===== DATASET EXTRACT

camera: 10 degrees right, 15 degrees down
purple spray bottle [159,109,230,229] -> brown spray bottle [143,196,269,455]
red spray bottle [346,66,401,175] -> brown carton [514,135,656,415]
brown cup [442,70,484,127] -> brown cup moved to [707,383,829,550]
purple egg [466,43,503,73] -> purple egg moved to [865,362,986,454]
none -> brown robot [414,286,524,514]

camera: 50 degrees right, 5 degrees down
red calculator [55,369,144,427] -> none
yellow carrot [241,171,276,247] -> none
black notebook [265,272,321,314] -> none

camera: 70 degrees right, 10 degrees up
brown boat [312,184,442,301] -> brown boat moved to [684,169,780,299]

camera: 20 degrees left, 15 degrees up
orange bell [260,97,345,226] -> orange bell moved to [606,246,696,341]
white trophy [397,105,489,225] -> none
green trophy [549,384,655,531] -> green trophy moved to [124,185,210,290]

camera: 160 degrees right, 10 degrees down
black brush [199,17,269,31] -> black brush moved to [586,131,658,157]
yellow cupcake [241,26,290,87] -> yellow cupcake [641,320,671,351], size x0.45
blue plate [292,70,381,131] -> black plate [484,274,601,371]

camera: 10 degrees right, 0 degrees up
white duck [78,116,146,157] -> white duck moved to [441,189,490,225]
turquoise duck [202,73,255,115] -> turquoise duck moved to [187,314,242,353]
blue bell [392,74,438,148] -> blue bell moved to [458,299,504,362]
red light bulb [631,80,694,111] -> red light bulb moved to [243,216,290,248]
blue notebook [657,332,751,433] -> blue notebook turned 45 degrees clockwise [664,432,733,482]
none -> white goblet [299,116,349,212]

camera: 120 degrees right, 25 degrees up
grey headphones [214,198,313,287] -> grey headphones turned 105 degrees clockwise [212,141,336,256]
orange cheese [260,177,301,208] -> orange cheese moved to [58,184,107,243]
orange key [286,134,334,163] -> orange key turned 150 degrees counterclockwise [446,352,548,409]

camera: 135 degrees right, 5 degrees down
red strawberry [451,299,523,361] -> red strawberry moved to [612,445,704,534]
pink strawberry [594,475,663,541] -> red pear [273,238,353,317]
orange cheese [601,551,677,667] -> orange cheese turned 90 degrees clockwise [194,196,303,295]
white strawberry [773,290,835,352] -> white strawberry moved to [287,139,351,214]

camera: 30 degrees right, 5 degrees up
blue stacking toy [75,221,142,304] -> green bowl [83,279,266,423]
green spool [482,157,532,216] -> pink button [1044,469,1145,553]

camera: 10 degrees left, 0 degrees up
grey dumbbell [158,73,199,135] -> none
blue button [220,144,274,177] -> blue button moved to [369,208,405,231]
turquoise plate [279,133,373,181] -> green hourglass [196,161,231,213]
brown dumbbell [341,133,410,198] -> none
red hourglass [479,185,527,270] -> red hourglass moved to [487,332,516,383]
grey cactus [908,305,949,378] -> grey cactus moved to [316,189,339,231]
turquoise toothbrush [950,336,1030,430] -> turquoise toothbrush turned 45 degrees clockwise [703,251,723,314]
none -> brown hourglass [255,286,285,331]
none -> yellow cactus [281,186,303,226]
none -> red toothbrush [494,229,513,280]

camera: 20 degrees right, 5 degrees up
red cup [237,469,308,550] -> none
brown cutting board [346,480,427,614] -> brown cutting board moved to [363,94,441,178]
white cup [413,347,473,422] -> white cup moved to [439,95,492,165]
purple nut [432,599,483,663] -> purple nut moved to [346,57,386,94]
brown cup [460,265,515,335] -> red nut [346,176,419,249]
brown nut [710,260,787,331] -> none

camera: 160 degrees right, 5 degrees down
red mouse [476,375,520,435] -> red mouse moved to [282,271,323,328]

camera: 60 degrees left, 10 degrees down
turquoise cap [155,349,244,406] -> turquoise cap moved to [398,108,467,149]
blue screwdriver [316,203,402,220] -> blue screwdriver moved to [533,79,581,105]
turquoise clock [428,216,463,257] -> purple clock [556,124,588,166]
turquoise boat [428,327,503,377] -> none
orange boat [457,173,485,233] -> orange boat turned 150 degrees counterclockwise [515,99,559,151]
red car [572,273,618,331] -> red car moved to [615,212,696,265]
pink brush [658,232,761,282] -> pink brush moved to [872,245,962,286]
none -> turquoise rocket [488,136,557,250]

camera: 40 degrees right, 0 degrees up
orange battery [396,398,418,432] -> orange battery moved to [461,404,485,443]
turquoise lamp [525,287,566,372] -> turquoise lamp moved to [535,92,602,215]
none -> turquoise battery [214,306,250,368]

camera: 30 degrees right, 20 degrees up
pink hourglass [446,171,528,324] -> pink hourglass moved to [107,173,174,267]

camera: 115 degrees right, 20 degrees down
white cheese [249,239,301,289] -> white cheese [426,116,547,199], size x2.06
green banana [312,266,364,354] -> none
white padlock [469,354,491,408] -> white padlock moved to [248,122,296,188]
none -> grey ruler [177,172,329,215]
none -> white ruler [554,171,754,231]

==========

TASK DIRECTIONS
Please repeat all the records above exactly as they appear.

TASK ANSWER
camera: 10 degrees right, 15 degrees down
purple spray bottle [159,109,230,229] -> brown spray bottle [143,196,269,455]
red spray bottle [346,66,401,175] -> brown carton [514,135,656,415]
brown cup [442,70,484,127] -> brown cup moved to [707,383,829,550]
purple egg [466,43,503,73] -> purple egg moved to [865,362,986,454]
none -> brown robot [414,286,524,514]

camera: 50 degrees right, 5 degrees down
red calculator [55,369,144,427] -> none
yellow carrot [241,171,276,247] -> none
black notebook [265,272,321,314] -> none

camera: 70 degrees right, 10 degrees up
brown boat [312,184,442,301] -> brown boat moved to [684,169,780,299]

camera: 20 degrees left, 15 degrees up
orange bell [260,97,345,226] -> orange bell moved to [606,246,696,341]
white trophy [397,105,489,225] -> none
green trophy [549,384,655,531] -> green trophy moved to [124,185,210,290]

camera: 160 degrees right, 10 degrees down
black brush [199,17,269,31] -> black brush moved to [586,131,658,157]
yellow cupcake [241,26,290,87] -> yellow cupcake [641,320,671,351], size x0.45
blue plate [292,70,381,131] -> black plate [484,274,601,371]

camera: 10 degrees right, 0 degrees up
white duck [78,116,146,157] -> white duck moved to [441,189,490,225]
turquoise duck [202,73,255,115] -> turquoise duck moved to [187,314,242,353]
blue bell [392,74,438,148] -> blue bell moved to [458,299,504,362]
red light bulb [631,80,694,111] -> red light bulb moved to [243,216,290,248]
blue notebook [657,332,751,433] -> blue notebook turned 45 degrees clockwise [664,432,733,482]
none -> white goblet [299,116,349,212]

camera: 120 degrees right, 25 degrees up
grey headphones [214,198,313,287] -> grey headphones turned 105 degrees clockwise [212,141,336,256]
orange cheese [260,177,301,208] -> orange cheese moved to [58,184,107,243]
orange key [286,134,334,163] -> orange key turned 150 degrees counterclockwise [446,352,548,409]

camera: 135 degrees right, 5 degrees down
red strawberry [451,299,523,361] -> red strawberry moved to [612,445,704,534]
pink strawberry [594,475,663,541] -> red pear [273,238,353,317]
orange cheese [601,551,677,667] -> orange cheese turned 90 degrees clockwise [194,196,303,295]
white strawberry [773,290,835,352] -> white strawberry moved to [287,139,351,214]

camera: 30 degrees right, 5 degrees up
blue stacking toy [75,221,142,304] -> green bowl [83,279,266,423]
green spool [482,157,532,216] -> pink button [1044,469,1145,553]

camera: 10 degrees left, 0 degrees up
grey dumbbell [158,73,199,135] -> none
blue button [220,144,274,177] -> blue button moved to [369,208,405,231]
turquoise plate [279,133,373,181] -> green hourglass [196,161,231,213]
brown dumbbell [341,133,410,198] -> none
red hourglass [479,185,527,270] -> red hourglass moved to [487,332,516,383]
grey cactus [908,305,949,378] -> grey cactus moved to [316,189,339,231]
turquoise toothbrush [950,336,1030,430] -> turquoise toothbrush turned 45 degrees clockwise [703,251,723,314]
none -> brown hourglass [255,286,285,331]
none -> yellow cactus [281,186,303,226]
none -> red toothbrush [494,229,513,280]

camera: 20 degrees right, 5 degrees up
red cup [237,469,308,550] -> none
brown cutting board [346,480,427,614] -> brown cutting board moved to [363,94,441,178]
white cup [413,347,473,422] -> white cup moved to [439,95,492,165]
purple nut [432,599,483,663] -> purple nut moved to [346,57,386,94]
brown cup [460,265,515,335] -> red nut [346,176,419,249]
brown nut [710,260,787,331] -> none

camera: 160 degrees right, 5 degrees down
red mouse [476,375,520,435] -> red mouse moved to [282,271,323,328]

camera: 60 degrees left, 10 degrees down
turquoise cap [155,349,244,406] -> turquoise cap moved to [398,108,467,149]
blue screwdriver [316,203,402,220] -> blue screwdriver moved to [533,79,581,105]
turquoise clock [428,216,463,257] -> purple clock [556,124,588,166]
turquoise boat [428,327,503,377] -> none
orange boat [457,173,485,233] -> orange boat turned 150 degrees counterclockwise [515,99,559,151]
red car [572,273,618,331] -> red car moved to [615,212,696,265]
pink brush [658,232,761,282] -> pink brush moved to [872,245,962,286]
none -> turquoise rocket [488,136,557,250]

camera: 40 degrees right, 0 degrees up
orange battery [396,398,418,432] -> orange battery moved to [461,404,485,443]
turquoise lamp [525,287,566,372] -> turquoise lamp moved to [535,92,602,215]
none -> turquoise battery [214,306,250,368]

camera: 30 degrees right, 20 degrees up
pink hourglass [446,171,528,324] -> pink hourglass moved to [107,173,174,267]

camera: 115 degrees right, 20 degrees down
white cheese [249,239,301,289] -> white cheese [426,116,547,199], size x2.06
green banana [312,266,364,354] -> none
white padlock [469,354,491,408] -> white padlock moved to [248,122,296,188]
none -> grey ruler [177,172,329,215]
none -> white ruler [554,171,754,231]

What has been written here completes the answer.